*INPUT*:
******************************
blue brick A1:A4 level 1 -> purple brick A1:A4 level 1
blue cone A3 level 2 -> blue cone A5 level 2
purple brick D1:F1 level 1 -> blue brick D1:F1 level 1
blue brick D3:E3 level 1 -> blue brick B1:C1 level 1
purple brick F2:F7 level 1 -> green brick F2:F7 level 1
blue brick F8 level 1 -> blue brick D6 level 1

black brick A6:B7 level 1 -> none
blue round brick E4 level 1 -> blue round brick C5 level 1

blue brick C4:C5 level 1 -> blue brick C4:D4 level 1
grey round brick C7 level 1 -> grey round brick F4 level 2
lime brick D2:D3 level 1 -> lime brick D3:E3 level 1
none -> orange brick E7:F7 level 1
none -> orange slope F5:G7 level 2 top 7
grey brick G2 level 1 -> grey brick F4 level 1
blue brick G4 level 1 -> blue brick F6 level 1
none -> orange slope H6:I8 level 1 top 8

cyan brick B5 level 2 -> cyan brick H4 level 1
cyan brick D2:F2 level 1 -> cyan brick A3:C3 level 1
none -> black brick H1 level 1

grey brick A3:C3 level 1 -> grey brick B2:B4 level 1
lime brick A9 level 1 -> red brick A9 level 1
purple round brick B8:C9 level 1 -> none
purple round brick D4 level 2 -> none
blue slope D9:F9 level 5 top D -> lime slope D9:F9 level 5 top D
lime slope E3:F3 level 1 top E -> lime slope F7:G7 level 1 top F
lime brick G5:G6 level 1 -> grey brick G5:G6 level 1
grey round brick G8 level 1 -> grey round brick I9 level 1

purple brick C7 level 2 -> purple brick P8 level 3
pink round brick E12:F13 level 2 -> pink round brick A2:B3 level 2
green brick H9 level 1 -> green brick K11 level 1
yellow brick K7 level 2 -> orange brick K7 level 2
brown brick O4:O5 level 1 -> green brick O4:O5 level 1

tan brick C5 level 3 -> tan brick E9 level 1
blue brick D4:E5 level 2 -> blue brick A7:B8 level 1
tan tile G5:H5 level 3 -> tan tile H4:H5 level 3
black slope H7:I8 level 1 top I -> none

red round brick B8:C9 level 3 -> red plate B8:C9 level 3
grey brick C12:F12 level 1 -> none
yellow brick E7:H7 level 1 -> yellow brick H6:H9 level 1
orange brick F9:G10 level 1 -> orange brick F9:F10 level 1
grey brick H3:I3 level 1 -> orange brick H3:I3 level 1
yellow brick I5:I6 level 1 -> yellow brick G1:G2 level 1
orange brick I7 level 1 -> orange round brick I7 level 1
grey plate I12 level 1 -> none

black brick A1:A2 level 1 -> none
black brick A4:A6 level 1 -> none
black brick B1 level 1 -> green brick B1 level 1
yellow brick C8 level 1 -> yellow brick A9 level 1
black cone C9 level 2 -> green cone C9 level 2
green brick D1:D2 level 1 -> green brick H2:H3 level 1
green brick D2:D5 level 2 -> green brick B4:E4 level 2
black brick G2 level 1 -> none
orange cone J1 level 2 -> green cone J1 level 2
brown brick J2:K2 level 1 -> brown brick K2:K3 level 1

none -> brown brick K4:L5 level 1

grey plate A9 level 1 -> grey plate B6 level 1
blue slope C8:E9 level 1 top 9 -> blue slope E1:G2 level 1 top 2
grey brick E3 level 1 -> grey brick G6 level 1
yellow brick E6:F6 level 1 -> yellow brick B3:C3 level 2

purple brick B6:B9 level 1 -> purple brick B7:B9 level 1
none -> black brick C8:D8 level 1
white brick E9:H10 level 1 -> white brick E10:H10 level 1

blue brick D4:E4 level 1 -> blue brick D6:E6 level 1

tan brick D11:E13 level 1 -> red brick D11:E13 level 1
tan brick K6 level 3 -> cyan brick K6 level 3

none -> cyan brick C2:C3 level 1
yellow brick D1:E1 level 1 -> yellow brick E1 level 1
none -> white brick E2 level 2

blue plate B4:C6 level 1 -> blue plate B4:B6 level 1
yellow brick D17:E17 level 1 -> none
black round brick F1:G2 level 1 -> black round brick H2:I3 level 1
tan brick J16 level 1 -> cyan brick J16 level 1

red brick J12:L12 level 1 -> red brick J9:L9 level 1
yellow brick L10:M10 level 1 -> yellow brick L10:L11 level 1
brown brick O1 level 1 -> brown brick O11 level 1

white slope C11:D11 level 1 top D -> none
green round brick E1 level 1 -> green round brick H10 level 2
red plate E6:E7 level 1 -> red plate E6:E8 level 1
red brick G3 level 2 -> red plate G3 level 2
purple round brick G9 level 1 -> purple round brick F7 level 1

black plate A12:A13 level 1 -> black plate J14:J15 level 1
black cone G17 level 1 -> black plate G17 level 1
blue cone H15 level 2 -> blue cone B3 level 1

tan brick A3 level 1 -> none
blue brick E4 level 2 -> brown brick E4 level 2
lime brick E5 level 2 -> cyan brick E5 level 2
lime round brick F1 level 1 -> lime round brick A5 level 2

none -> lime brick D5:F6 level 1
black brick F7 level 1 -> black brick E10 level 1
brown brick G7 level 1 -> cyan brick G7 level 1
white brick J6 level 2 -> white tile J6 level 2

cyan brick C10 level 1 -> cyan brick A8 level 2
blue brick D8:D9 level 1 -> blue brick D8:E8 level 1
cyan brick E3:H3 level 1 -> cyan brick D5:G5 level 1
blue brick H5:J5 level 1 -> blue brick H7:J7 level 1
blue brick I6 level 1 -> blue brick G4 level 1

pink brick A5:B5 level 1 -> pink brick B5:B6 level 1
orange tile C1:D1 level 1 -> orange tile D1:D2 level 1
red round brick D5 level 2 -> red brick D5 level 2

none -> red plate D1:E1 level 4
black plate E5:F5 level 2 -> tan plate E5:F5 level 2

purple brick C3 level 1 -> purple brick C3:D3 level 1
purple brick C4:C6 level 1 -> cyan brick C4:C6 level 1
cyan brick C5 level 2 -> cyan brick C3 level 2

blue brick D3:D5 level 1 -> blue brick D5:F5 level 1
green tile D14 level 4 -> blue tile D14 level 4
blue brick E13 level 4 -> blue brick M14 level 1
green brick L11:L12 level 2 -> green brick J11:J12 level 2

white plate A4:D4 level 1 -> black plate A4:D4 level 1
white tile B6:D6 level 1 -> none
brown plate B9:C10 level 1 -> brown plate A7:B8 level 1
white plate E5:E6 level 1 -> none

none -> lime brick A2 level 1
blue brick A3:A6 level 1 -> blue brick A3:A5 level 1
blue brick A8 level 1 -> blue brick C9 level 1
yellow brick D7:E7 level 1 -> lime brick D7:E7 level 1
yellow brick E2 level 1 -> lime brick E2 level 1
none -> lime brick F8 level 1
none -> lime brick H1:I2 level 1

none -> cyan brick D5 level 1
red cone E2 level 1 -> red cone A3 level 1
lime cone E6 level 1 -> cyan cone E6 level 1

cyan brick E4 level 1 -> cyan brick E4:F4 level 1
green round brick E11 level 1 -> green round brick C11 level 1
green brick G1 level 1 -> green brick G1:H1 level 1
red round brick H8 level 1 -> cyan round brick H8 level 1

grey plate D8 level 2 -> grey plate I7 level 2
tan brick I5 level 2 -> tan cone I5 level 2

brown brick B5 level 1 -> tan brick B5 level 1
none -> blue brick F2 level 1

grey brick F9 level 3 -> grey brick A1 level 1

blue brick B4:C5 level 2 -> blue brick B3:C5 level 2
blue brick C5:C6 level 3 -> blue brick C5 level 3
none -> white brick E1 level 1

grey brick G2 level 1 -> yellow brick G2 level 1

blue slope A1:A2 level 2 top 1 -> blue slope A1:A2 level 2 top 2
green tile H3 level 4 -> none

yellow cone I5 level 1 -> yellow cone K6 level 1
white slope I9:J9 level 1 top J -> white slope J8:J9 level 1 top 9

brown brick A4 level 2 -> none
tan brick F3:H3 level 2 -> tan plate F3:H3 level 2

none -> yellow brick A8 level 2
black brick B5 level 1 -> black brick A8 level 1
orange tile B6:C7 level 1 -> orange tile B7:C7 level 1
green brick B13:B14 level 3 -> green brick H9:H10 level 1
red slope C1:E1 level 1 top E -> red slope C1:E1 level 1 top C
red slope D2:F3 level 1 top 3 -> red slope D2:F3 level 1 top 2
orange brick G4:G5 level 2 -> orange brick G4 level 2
******************************
*YOUR OBJECTIVE*:
Considering only the material above, set down every line from the one with "none -> lime brick A2 level 1" to the one with "none -> white brick E1 level 1", inclusive, exactly as written.

*ANSWER TO THIS TASK*:
none -> lime brick A2 level 1
blue brick A3:A6 level 1 -> blue brick A3:A5 level 1
blue brick A8 level 1 -> blue brick C9 level 1
yellow brick D7:E7 level 1 -> lime brick D7:E7 level 1
yellow brick E2 level 1 -> lime brick E2 level 1
none -> lime brick F8 level 1
none -> lime brick H1:I2 level 1

none -> cyan brick D5 level 1
red cone E2 level 1 -> red cone A3 level 1
lime cone E6 level 1 -> cyan cone E6 level 1

cyan brick E4 level 1 -> cyan brick E4:F4 level 1
green round brick E11 level 1 -> green round brick C11 level 1
green brick G1 level 1 -> green brick G1:H1 level 1
red round brick H8 level 1 -> cyan round brick H8 level 1

grey plate D8 level 2 -> grey plate I7 level 2
tan brick I5 level 2 -> tan cone I5 level 2

brown brick B5 level 1 -> tan brick B5 level 1
none -> blue brick F2 level 1

grey brick F9 level 3 -> grey brick A1 level 1

blue brick B4:C5 level 2 -> blue brick B3:C5 level 2
blue brick C5:C6 level 3 -> blue brick C5 level 3
none -> white brick E1 level 1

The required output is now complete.